== Exercise ==
Write out again the lines from the line with "cyan triangle: (119, 217) -> (55, 67), moved" up to and including the line with "blue arrow: (734, 490)", exactly as they stand below, and skip any picture.

== Supplied records ==
· · · · ·

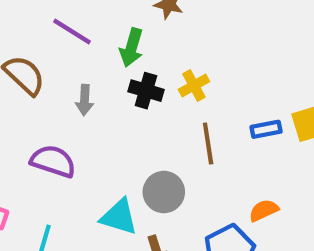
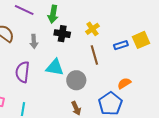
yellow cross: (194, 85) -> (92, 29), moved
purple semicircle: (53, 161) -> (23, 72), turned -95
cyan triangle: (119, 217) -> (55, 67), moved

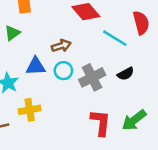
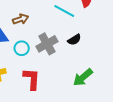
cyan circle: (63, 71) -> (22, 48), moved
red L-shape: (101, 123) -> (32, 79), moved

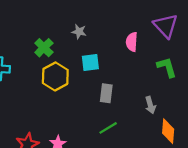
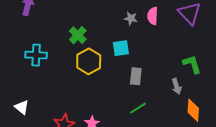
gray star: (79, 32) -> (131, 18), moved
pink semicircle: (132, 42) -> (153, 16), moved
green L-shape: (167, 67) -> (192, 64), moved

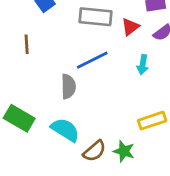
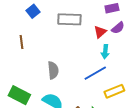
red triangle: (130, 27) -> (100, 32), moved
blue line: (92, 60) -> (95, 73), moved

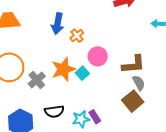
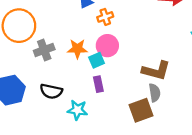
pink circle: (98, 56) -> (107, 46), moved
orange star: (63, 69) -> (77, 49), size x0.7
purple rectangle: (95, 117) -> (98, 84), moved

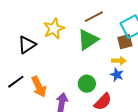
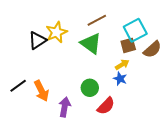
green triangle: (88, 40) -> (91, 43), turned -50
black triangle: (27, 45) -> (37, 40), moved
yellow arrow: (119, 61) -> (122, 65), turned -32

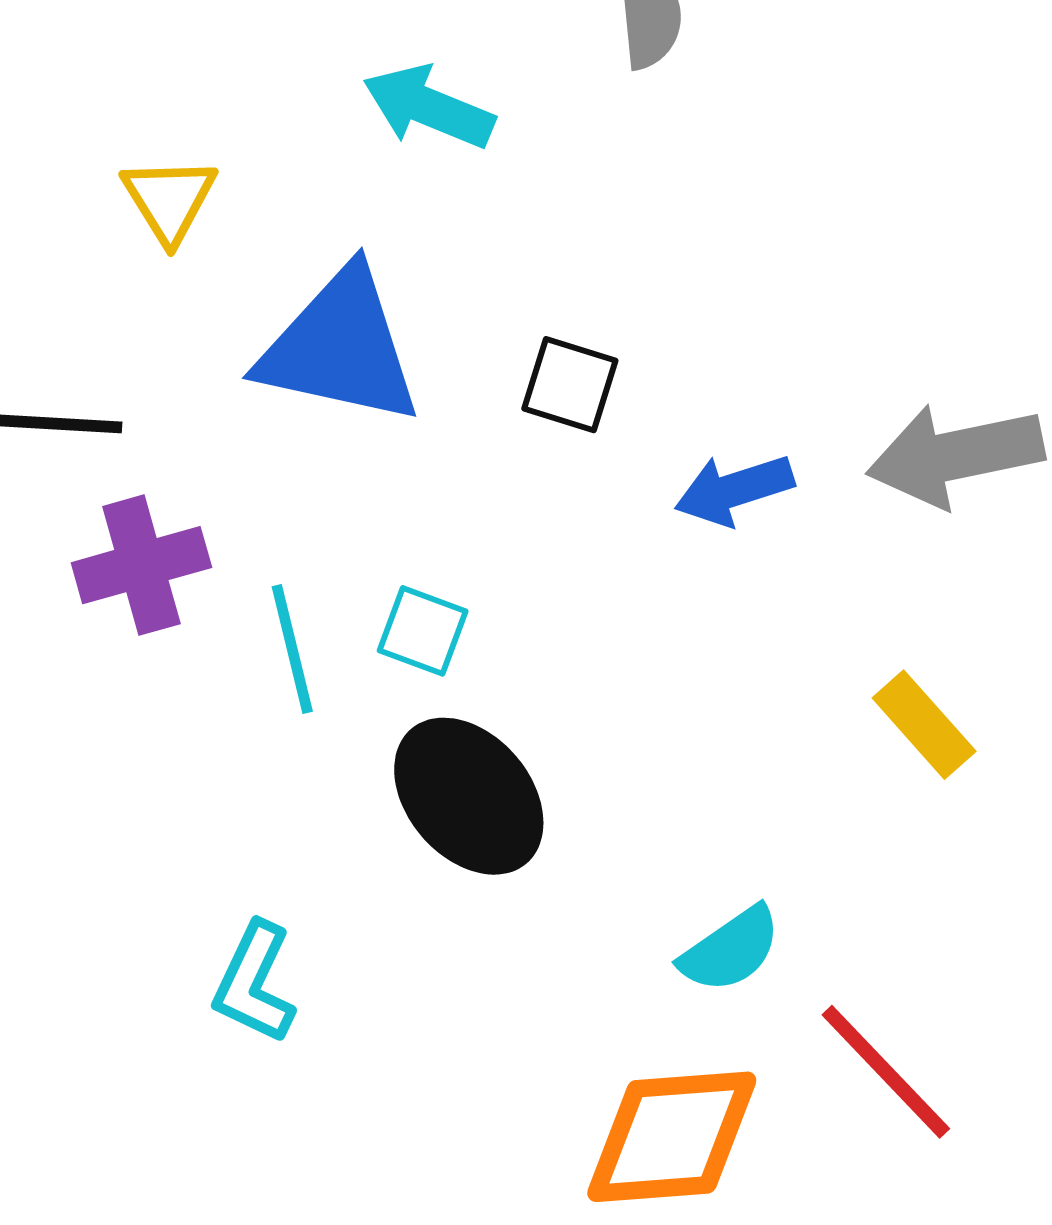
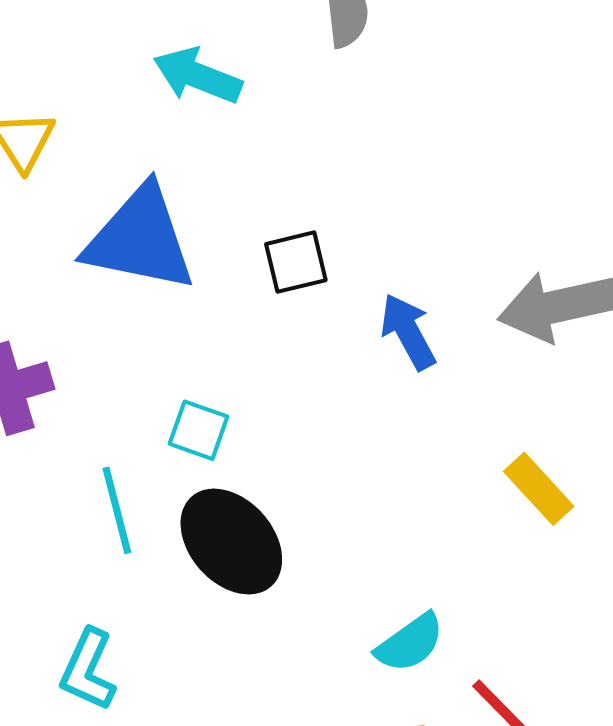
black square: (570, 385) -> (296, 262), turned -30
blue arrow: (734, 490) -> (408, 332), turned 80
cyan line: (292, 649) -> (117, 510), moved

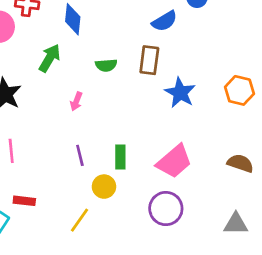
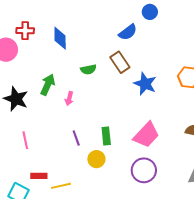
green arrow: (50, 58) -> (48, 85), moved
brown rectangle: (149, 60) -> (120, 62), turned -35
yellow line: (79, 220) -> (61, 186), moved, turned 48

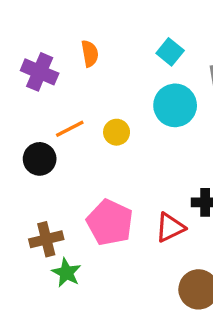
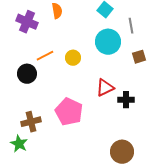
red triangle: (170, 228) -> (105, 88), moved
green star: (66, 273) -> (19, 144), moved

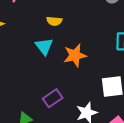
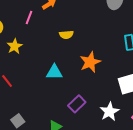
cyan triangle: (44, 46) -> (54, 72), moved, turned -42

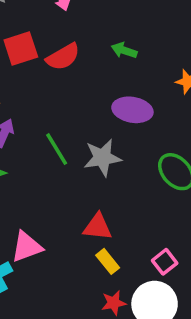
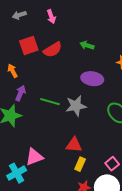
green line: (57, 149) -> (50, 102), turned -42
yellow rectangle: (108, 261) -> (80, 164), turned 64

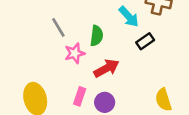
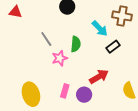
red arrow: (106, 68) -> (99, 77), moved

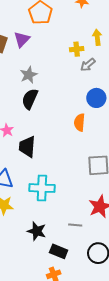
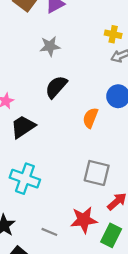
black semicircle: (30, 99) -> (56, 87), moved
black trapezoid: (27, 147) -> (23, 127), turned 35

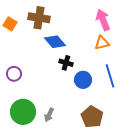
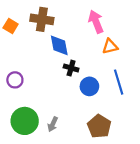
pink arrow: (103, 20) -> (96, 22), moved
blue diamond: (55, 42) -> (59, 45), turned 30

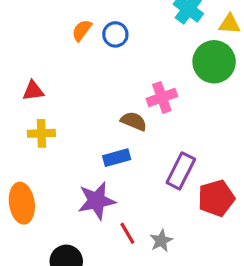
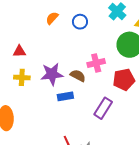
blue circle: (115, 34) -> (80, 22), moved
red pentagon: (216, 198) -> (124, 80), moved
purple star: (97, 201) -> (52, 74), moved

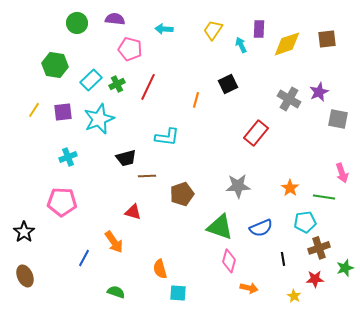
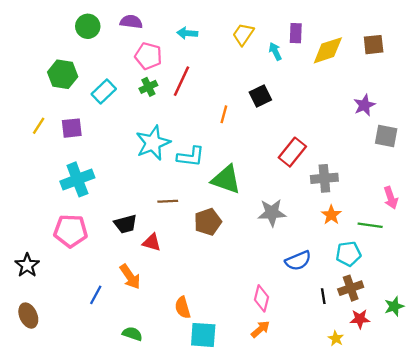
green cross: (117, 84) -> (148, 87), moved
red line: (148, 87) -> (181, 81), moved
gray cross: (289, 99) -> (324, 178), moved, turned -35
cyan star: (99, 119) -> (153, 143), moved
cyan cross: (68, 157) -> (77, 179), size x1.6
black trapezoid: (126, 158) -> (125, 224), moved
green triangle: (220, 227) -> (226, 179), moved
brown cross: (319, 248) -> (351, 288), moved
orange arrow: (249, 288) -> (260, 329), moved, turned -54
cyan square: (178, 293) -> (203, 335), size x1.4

· · · · ·

== Solution for this problem ==
cyan triangle: (119, 217) -> (55, 67), moved

cyan circle: (63, 71) -> (22, 48), moved
red L-shape: (101, 123) -> (32, 79), moved

gray star: (79, 32) -> (131, 18), moved
pink semicircle: (132, 42) -> (153, 16), moved
green L-shape: (167, 67) -> (192, 64), moved

red triangle: (130, 27) -> (100, 32), moved
blue line: (92, 60) -> (95, 73), moved

pink circle: (98, 56) -> (107, 46), moved
orange star: (63, 69) -> (77, 49), size x0.7
purple rectangle: (95, 117) -> (98, 84), moved

green triangle: (88, 40) -> (91, 43), turned -50
black triangle: (27, 45) -> (37, 40), moved
yellow arrow: (119, 61) -> (122, 65), turned -32

black square: (570, 385) -> (296, 262), turned -30
blue arrow: (734, 490) -> (408, 332), turned 80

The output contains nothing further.